- Activity
Scan the material below for the word "star", then copy every line in which it appears.

- The data
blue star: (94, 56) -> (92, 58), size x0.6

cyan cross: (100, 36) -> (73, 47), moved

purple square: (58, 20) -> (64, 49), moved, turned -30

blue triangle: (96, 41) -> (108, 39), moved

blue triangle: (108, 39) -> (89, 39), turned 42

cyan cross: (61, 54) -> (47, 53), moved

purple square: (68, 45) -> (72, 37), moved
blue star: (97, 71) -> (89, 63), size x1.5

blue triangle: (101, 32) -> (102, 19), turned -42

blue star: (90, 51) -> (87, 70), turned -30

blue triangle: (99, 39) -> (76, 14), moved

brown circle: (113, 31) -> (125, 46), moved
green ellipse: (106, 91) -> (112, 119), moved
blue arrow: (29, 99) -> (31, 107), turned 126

- Result of this task
blue star: (94, 56) -> (92, 58), size x0.6
blue star: (97, 71) -> (89, 63), size x1.5
blue star: (90, 51) -> (87, 70), turned -30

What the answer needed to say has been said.